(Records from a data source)
★ ★ ★

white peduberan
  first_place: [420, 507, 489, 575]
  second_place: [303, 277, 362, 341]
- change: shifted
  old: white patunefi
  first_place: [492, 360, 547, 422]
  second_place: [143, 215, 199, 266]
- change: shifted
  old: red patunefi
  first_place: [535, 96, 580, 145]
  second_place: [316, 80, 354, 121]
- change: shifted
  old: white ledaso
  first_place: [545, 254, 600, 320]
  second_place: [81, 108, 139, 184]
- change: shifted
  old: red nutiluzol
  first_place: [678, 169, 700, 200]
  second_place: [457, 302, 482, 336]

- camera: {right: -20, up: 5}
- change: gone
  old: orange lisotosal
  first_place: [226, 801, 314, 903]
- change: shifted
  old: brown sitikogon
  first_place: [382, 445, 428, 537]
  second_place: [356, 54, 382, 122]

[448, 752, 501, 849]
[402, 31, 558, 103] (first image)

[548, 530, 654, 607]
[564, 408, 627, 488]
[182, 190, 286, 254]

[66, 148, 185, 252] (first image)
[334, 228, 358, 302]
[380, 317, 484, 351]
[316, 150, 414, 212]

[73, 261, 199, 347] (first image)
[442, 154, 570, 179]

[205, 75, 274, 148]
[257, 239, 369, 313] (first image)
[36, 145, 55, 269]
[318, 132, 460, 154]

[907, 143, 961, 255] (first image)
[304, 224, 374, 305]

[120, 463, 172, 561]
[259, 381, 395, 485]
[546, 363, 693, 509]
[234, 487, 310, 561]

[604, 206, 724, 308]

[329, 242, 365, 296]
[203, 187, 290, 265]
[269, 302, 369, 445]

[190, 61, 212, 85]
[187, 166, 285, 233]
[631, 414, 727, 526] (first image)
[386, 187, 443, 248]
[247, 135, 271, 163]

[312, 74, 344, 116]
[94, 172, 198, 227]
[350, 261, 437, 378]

★ ★ ★

- EXERCISE OBJECTIVE
Repeat exactly the lines from the line containing "old: red nutiluzol" through the last line of the records above, including both, and nothing else.

- ANSWER TO THE PROBLEM
  old: red nutiluzol
  first_place: [678, 169, 700, 200]
  second_place: [457, 302, 482, 336]

- camera: {right: -20, up: 5}
- change: gone
  old: orange lisotosal
  first_place: [226, 801, 314, 903]
- change: shifted
  old: brown sitikogon
  first_place: [382, 445, 428, 537]
  second_place: [356, 54, 382, 122]

[448, 752, 501, 849]
[402, 31, 558, 103] (first image)

[548, 530, 654, 607]
[564, 408, 627, 488]
[182, 190, 286, 254]

[66, 148, 185, 252] (first image)
[334, 228, 358, 302]
[380, 317, 484, 351]
[316, 150, 414, 212]

[73, 261, 199, 347] (first image)
[442, 154, 570, 179]

[205, 75, 274, 148]
[257, 239, 369, 313] (first image)
[36, 145, 55, 269]
[318, 132, 460, 154]

[907, 143, 961, 255] (first image)
[304, 224, 374, 305]

[120, 463, 172, 561]
[259, 381, 395, 485]
[546, 363, 693, 509]
[234, 487, 310, 561]

[604, 206, 724, 308]

[329, 242, 365, 296]
[203, 187, 290, 265]
[269, 302, 369, 445]

[190, 61, 212, 85]
[187, 166, 285, 233]
[631, 414, 727, 526] (first image)
[386, 187, 443, 248]
[247, 135, 271, 163]

[312, 74, 344, 116]
[94, 172, 198, 227]
[350, 261, 437, 378]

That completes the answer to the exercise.